------ RECORDS SHOWN ------

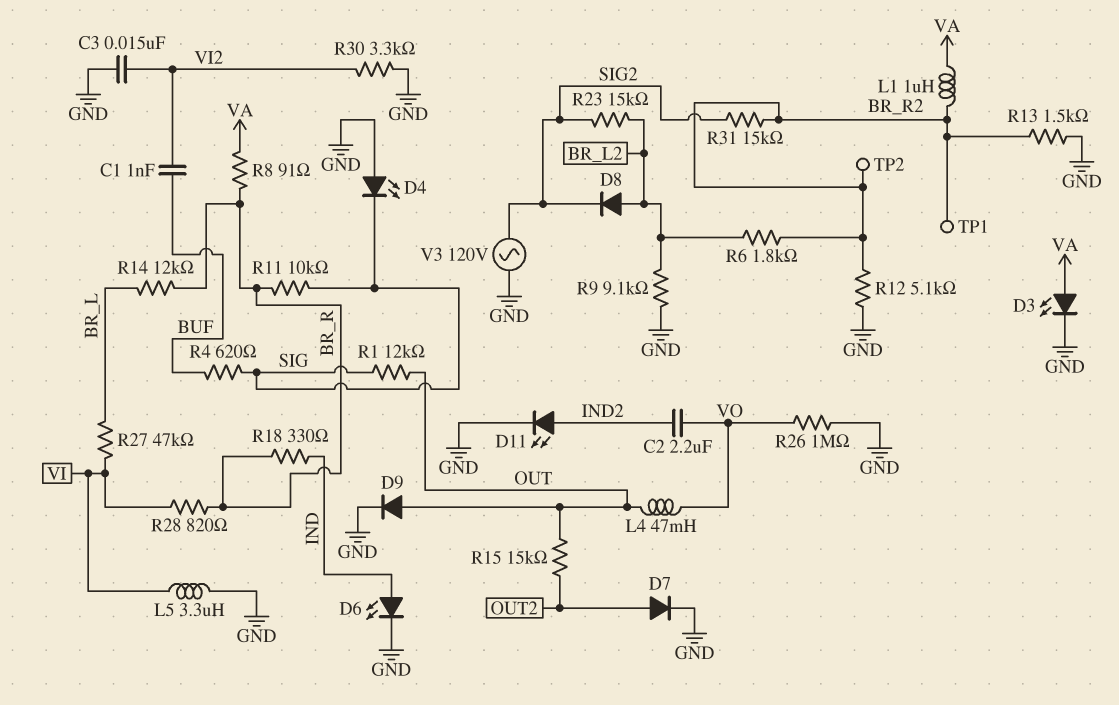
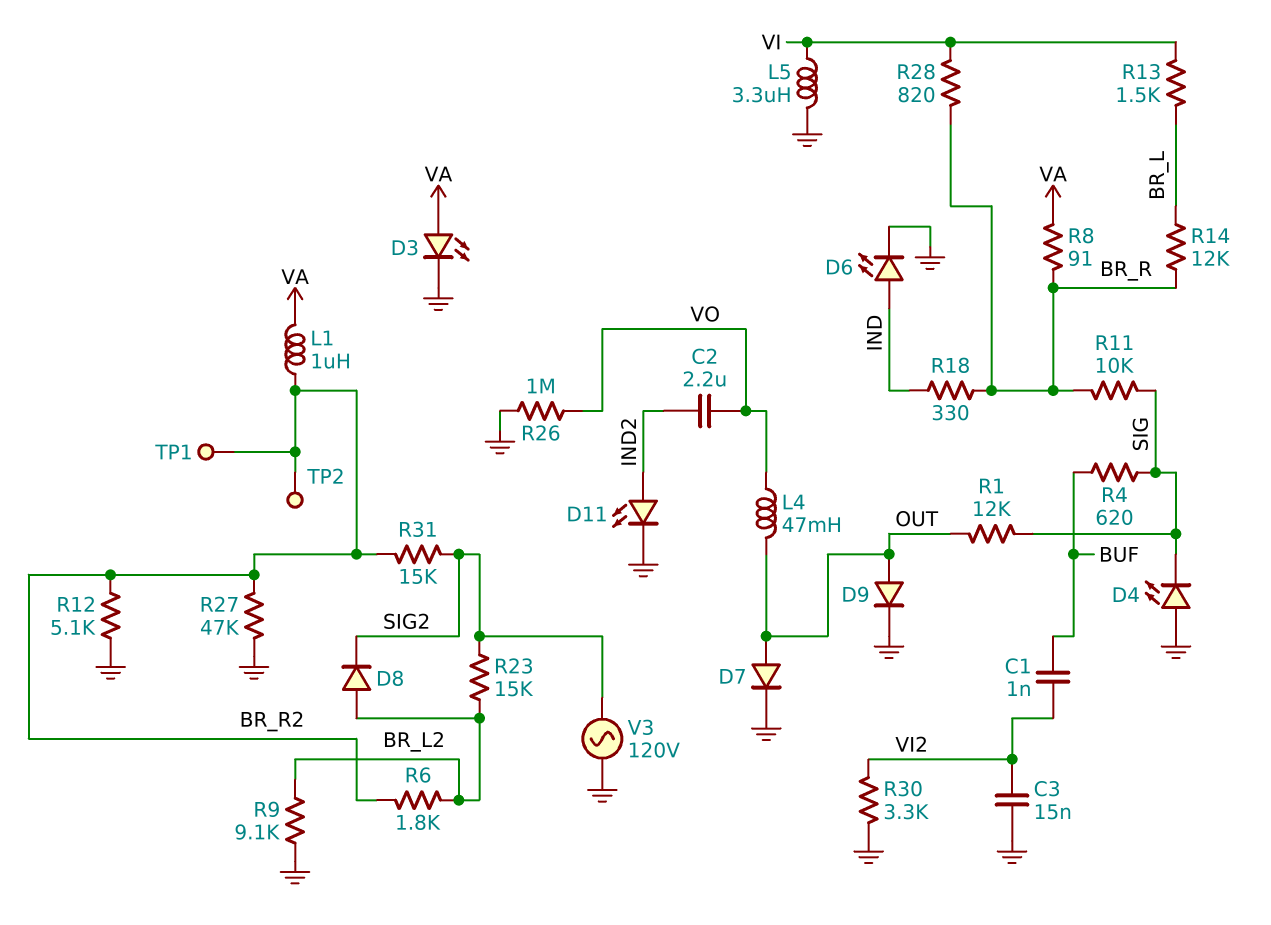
D7: diode (A OUT2, K GND) -> diode (A OUT, K GND)
R13: 1.5k (BR_R2, GND) -> 1.5k (BR_L, VI)
R15: 15k (OUT, OUT2) -> none
R27: 47k (BR_L, VI) -> 47k (BR_R2, GND)

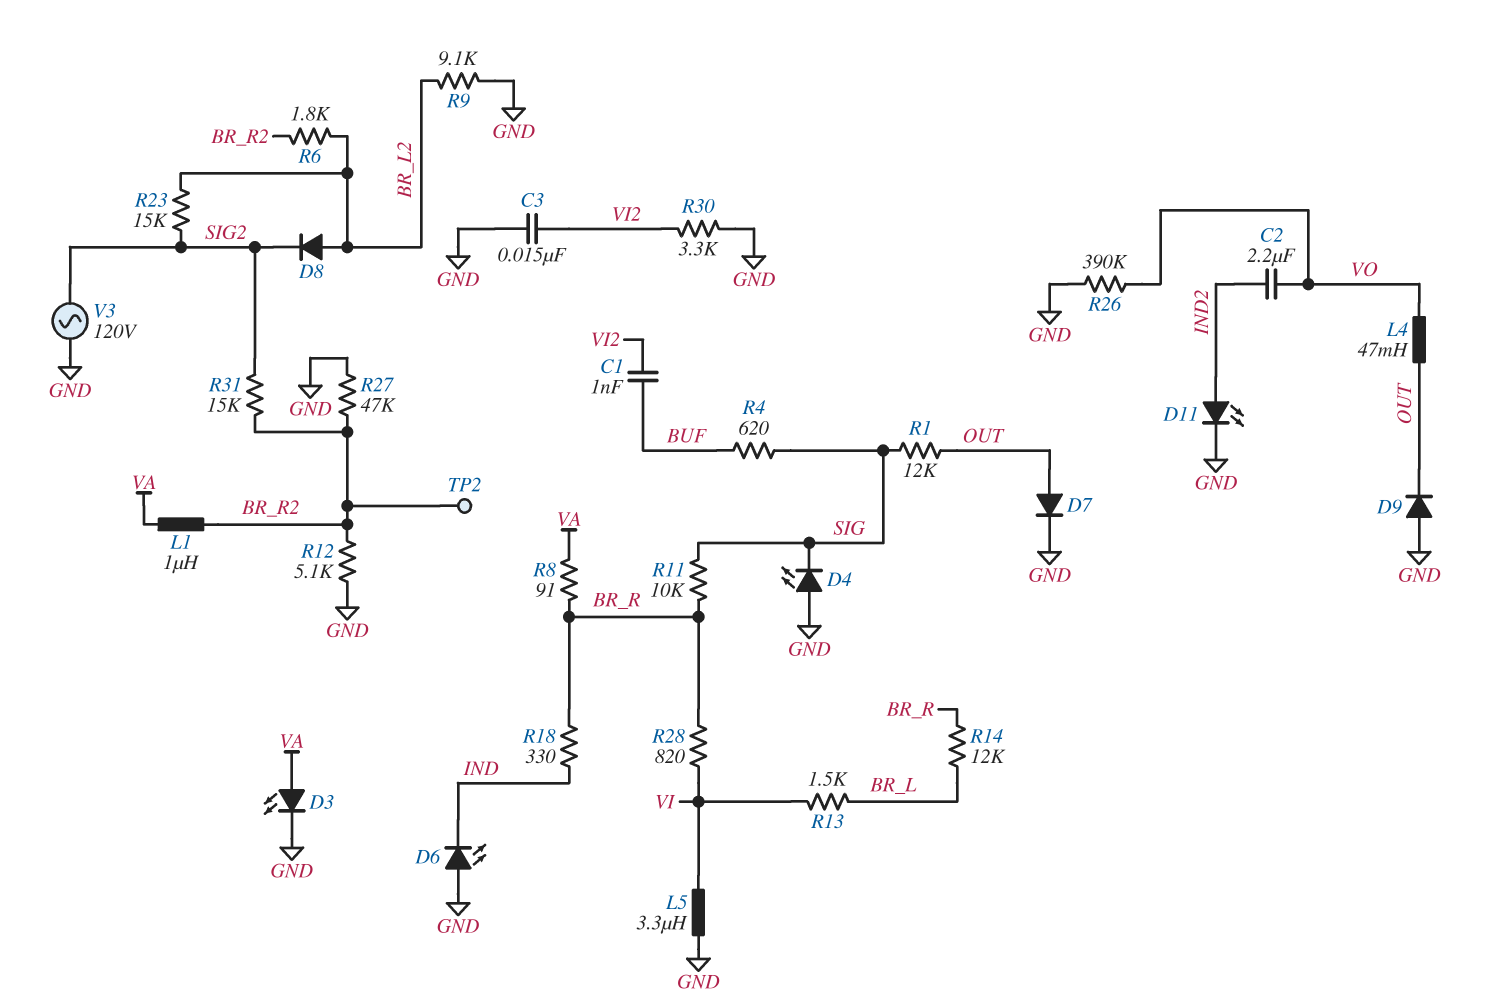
D6: LED (A IND, K GND) -> LED (A GND, K IND)
D9: diode (A OUT, K GND) -> diode (A GND, K OUT)
R26: 1M (GND, VO) -> 390k (GND, VO)
TP1: test point (BR_R2) -> none

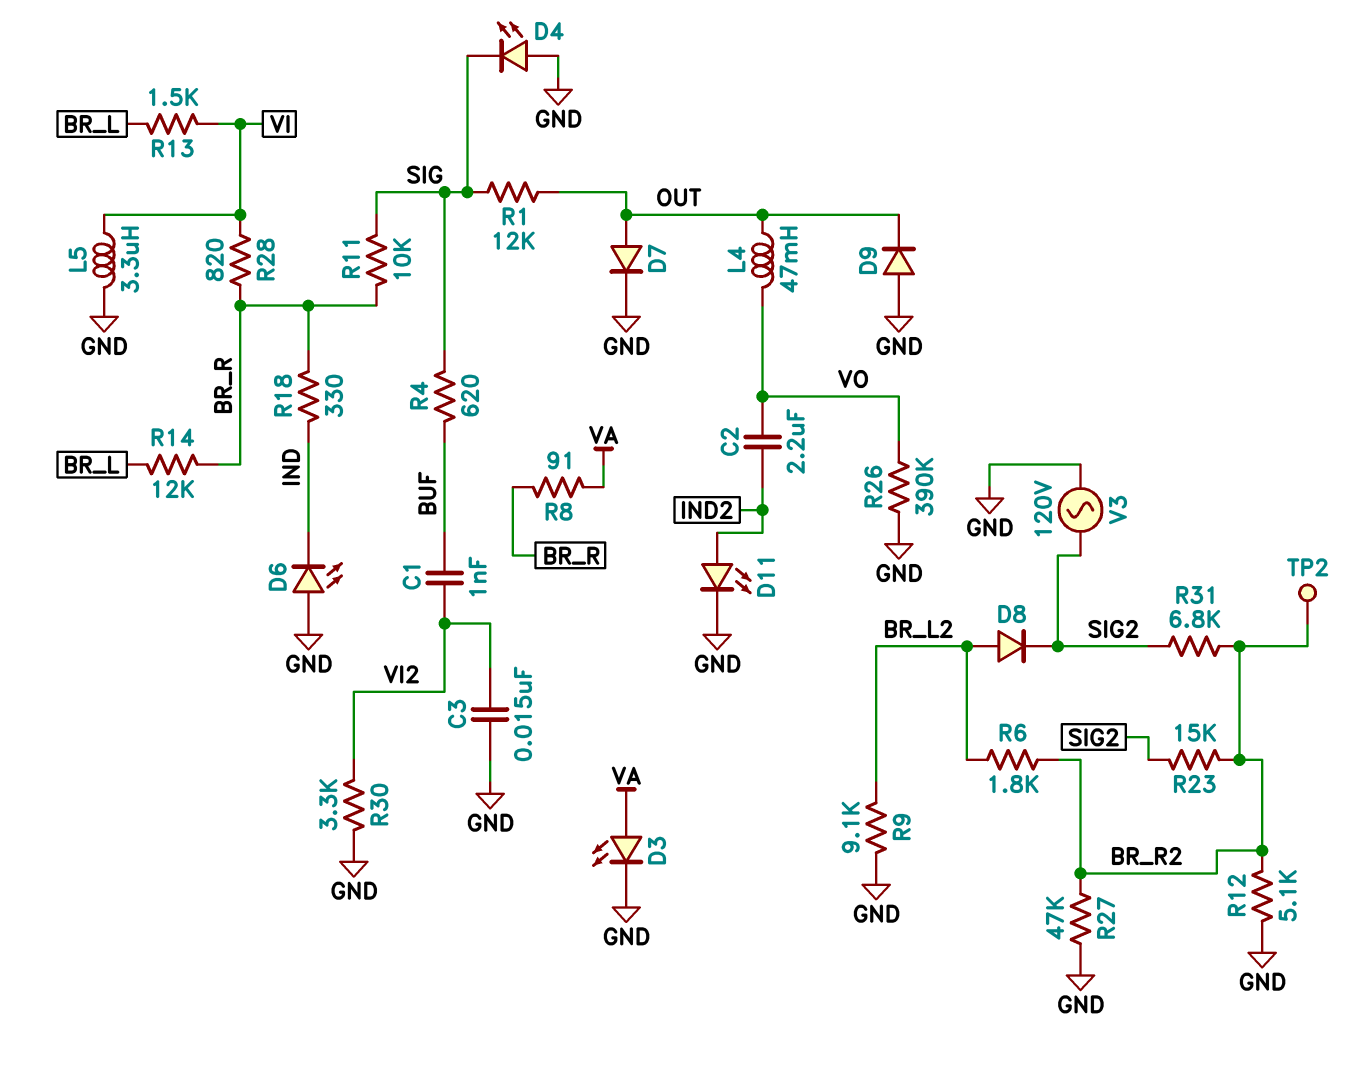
L1: 1uH (BR_R2, VA) -> none
R23: 15k (BR_L2, SIG2) -> 15k (BR_R2, SIG2)
R31: 15k (BR_R2, SIG2) -> 6.8k (BR_R2, SIG2)

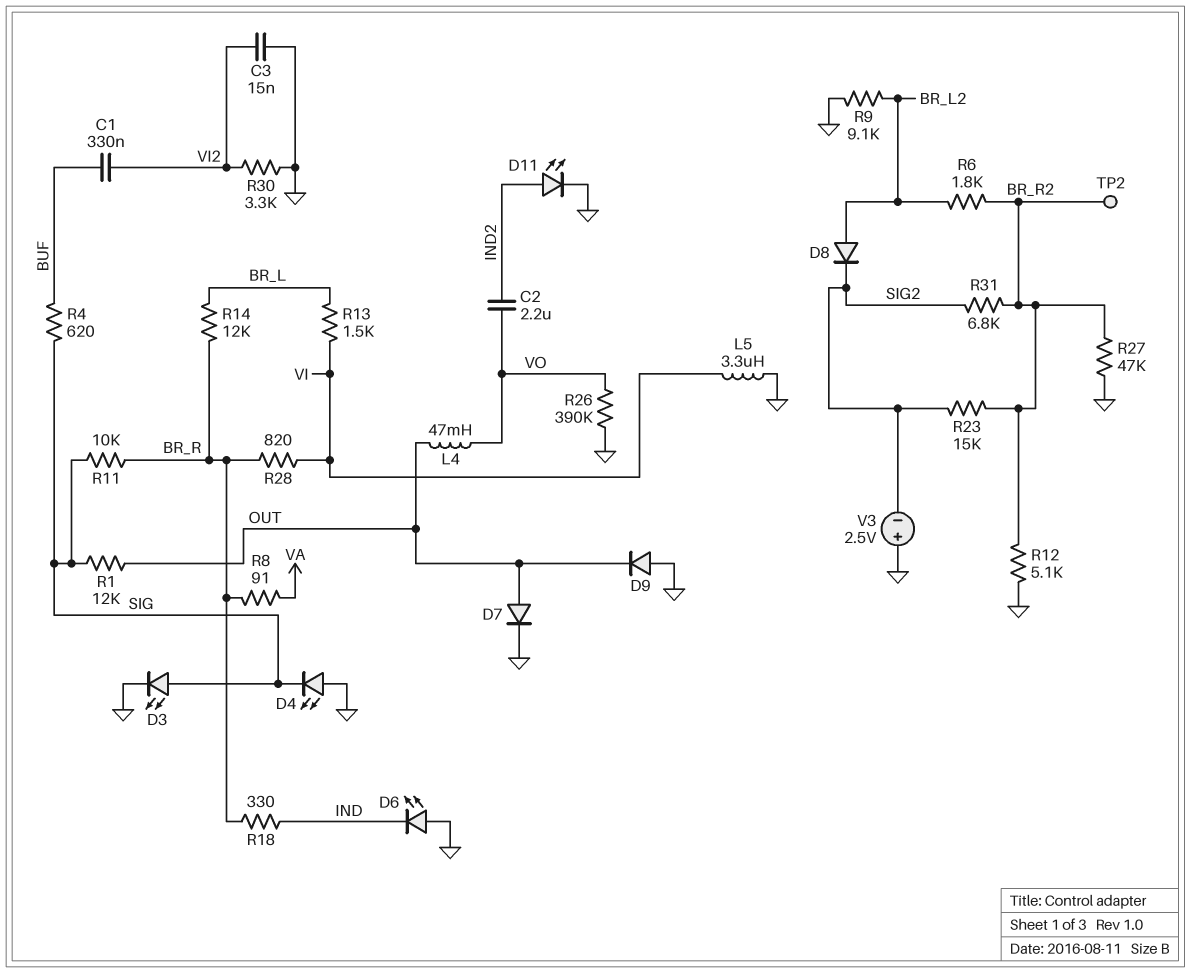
C1: 1nF (BUF, VI2) -> 330nF (BUF, VI2)
D3: LED (A VA, K GND) -> LED (A SIG, K GND)
V3: AC 120V (GND, SIG2) -> 2.5V (plus GND, minus SIG2)

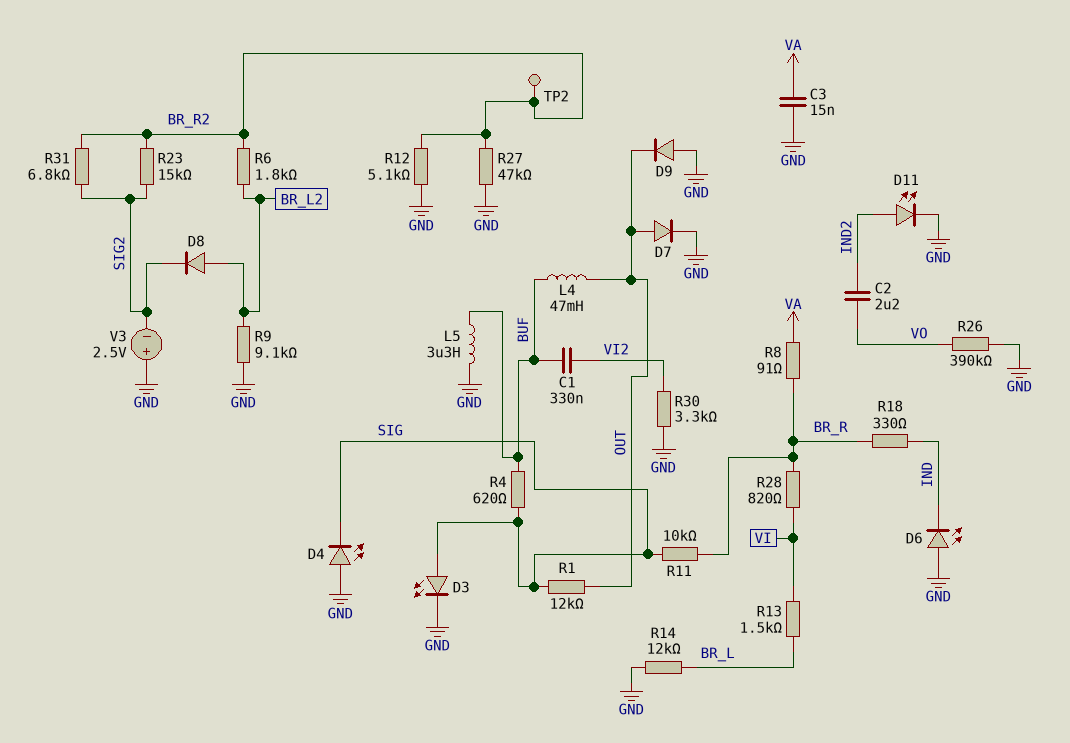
C3: 15nF (GND, VI2) -> 15nF (GND, VA)
L4: 47mH (OUT, VO) -> 47mH (BUF, OUT)
L5: 3.3uH (GND, VI) -> 3.3uH (BUF, GND)
R14: 12k (BR_L, BR_R) -> 12k (BR_L, GND)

------

EXERCISE PROMPT
Start at the line containing "L4: 47mH (OUT, VO) -> 47mH (BUF, OUT)" and print each line exactly until the listing ends, keeping the final line too.

THE COMPLETED TASK
L4: 47mH (OUT, VO) -> 47mH (BUF, OUT)
L5: 3.3uH (GND, VI) -> 3.3uH (BUF, GND)
R14: 12k (BR_L, BR_R) -> 12k (BR_L, GND)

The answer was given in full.